■ DATA TO PROCESS:
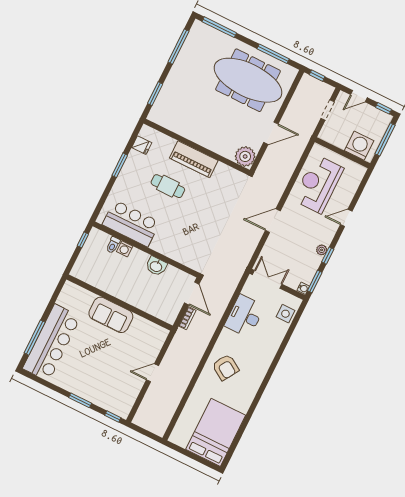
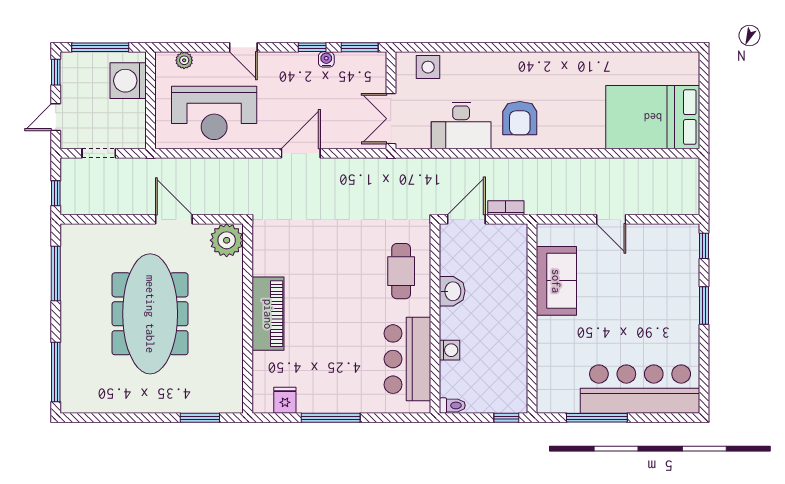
window: (178, 47) -> (114, 418), removed
meeting table: (248, 80) -> (150, 314), moved
door: (359, 96) -> (56, 117), swing flipped
window: (120, 165) -> (331, 418), width x1.44
cafe table: (168, 186) -> (401, 271), moved
door: (273, 221) -> (301, 153), swing flipped
window: (83, 240) -> (506, 418), moved
toilet: (113, 245) -> (452, 405), moved
plant: (322, 250) -> (184, 60), moved
water cooler: (303, 288) -> (326, 59), moved
sofa: (111, 315) -> (556, 281), moved
window: (35, 338) -> (597, 418), moved
armchair: (226, 367) -> (520, 118), moved, turned 148
bed: (216, 432) -> (653, 117), moved

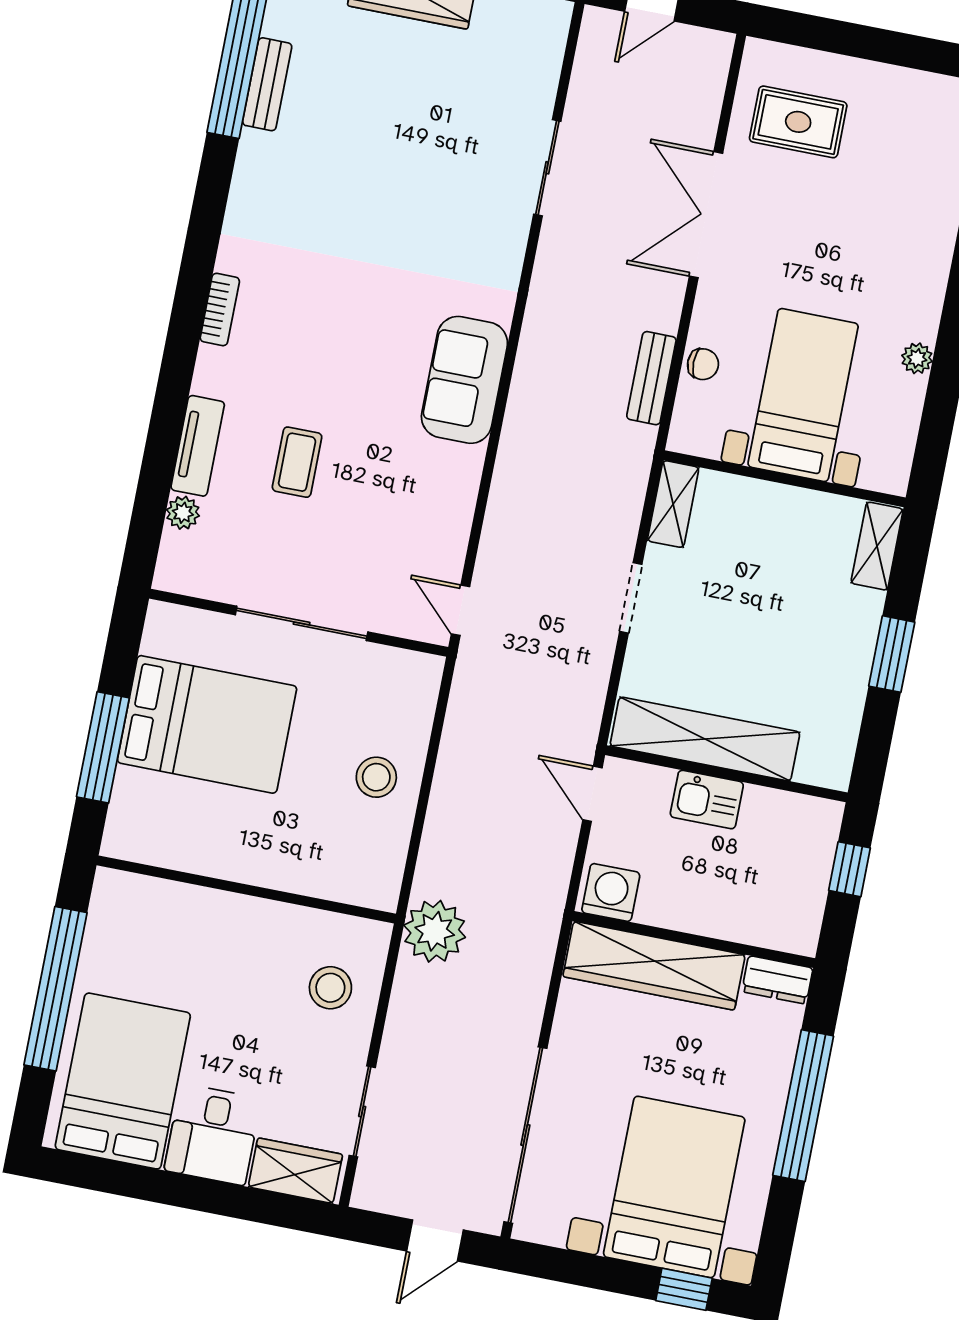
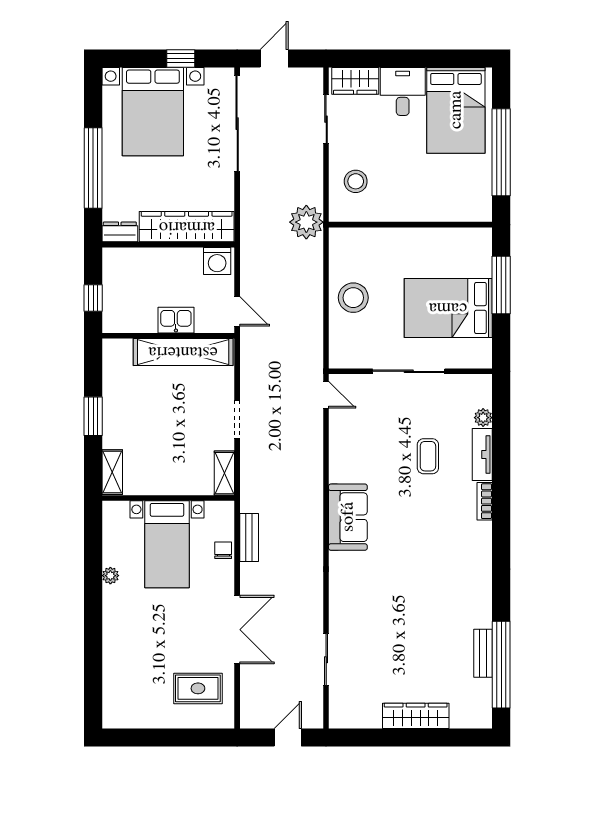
sliding door: (547, 168) -> (326, 660), moved
bookcase: (220, 309) -> (485, 501), moved
chair: (703, 364) -> (223, 550), turned 90
stool: (376, 777) -> (353, 298), width x1.38, depth x1.38
window: (684, 1289) -> (181, 58), moved

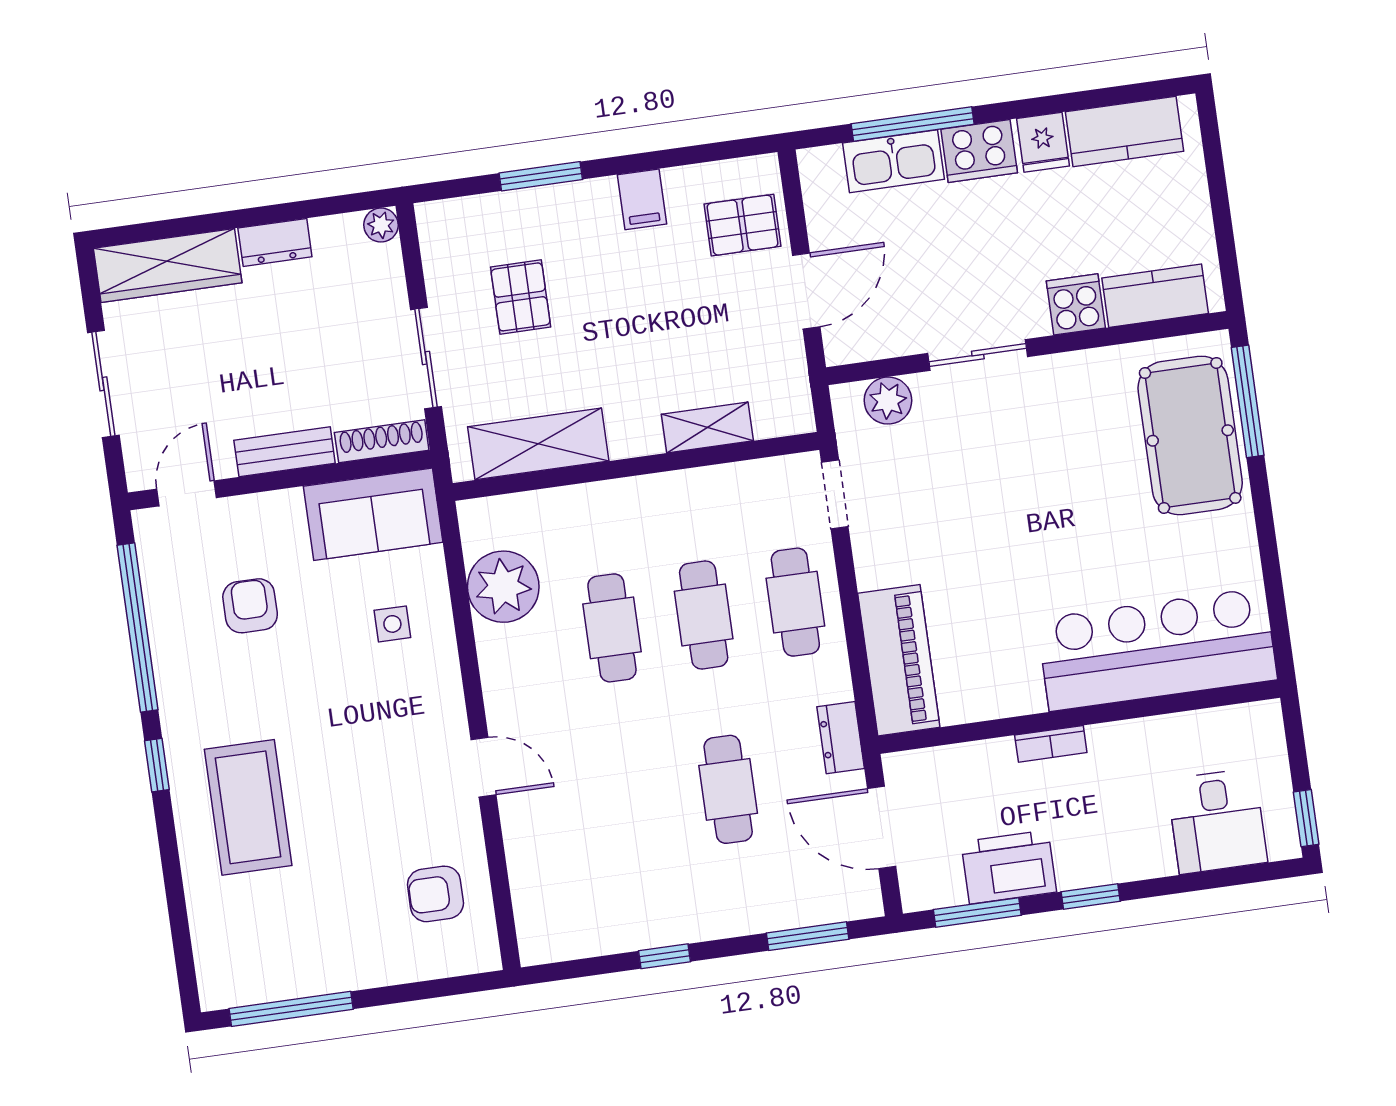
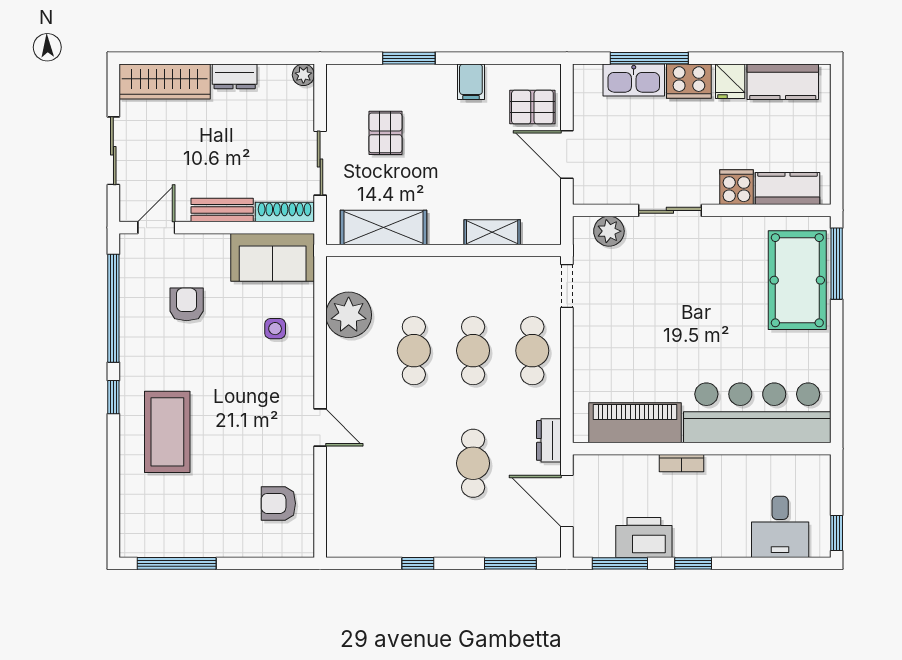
door: (806, 291) -> (567, 154), swing flipped
piano: (899, 660) -> (635, 423), moved, turned -90

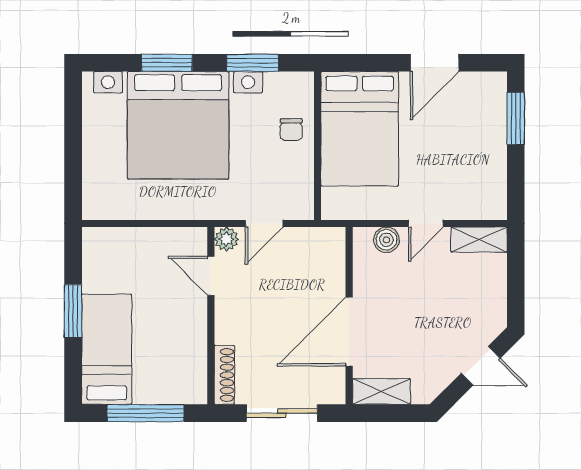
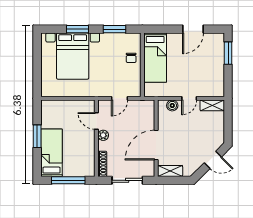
bed with nightstands: (178, 125) -> (73, 56), width x0.73
bed: (360, 129) -> (155, 58), width x0.67
plant: (226, 239) -> (103, 135), moved

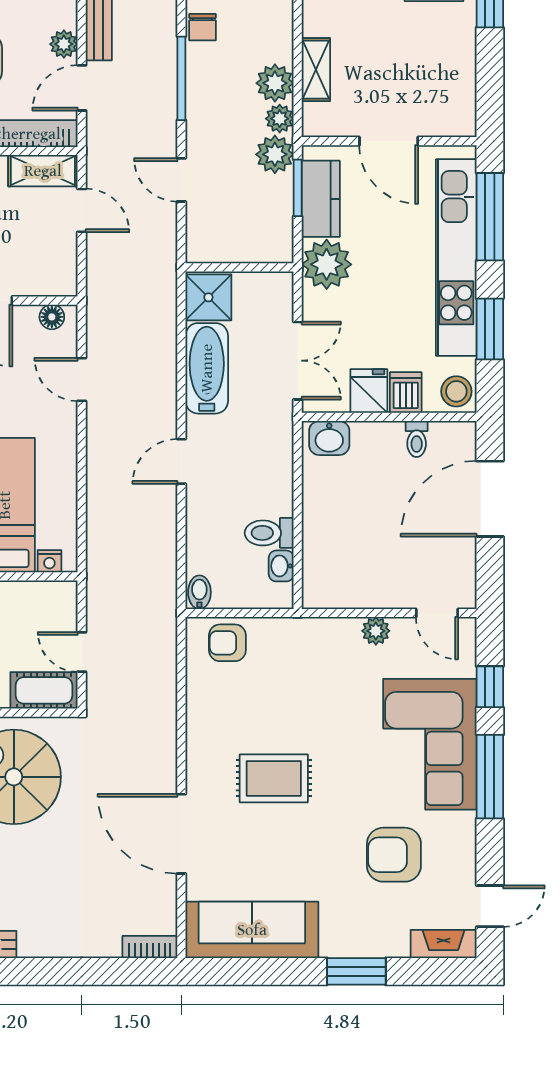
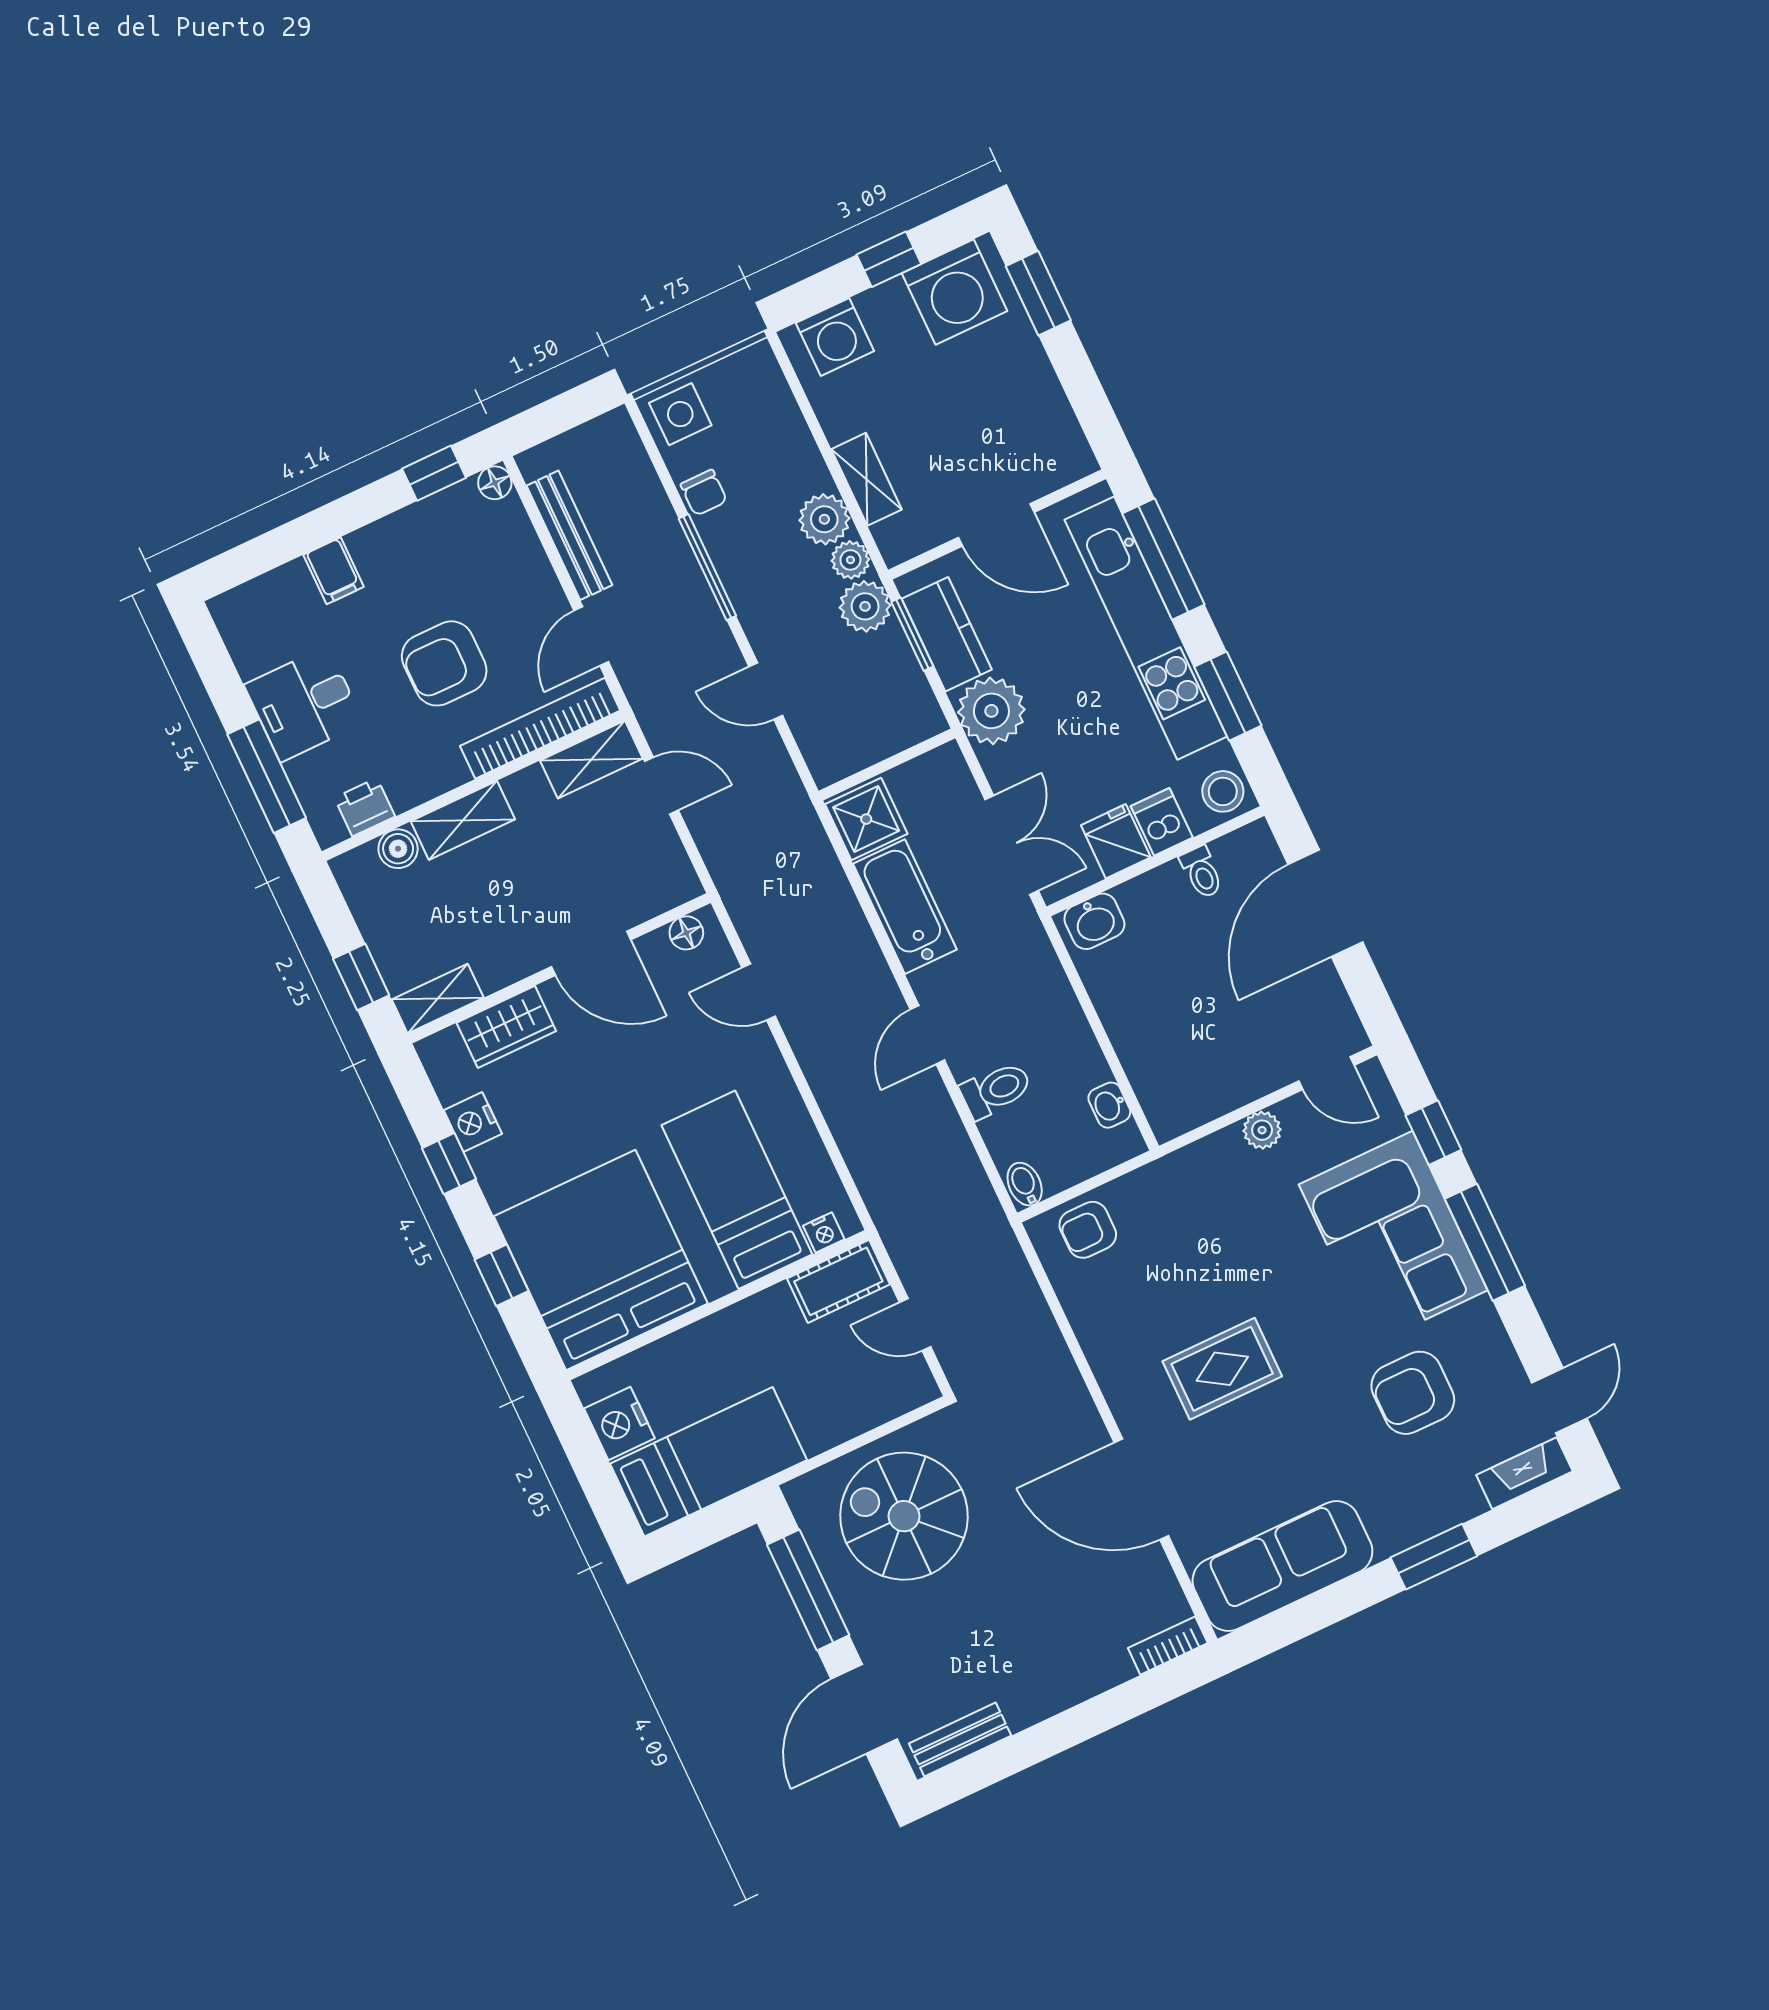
plant: (64, 44) -> (544, 593), removed
toilet: (269, 533) -> (996, 1090), moved, turned 180
cot: (44, 690) -> (838, 1281), moved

■ EXERCISE AIM: Starting at the line that contains "piano: (899, 660)", write out every line through the final line of the entries, word for word; skip any pictures.

■ ANSWER BELOW:
piano: (899, 660) -> (635, 423), moved, turned -90

bed with nightstands: (178, 125) -> (73, 56), width x0.73
bed: (360, 129) -> (155, 58), width x0.67
plant: (226, 239) -> (103, 135), moved

plant: (64, 44) -> (544, 593), removed
toilet: (269, 533) -> (996, 1090), moved, turned 180
cot: (44, 690) -> (838, 1281), moved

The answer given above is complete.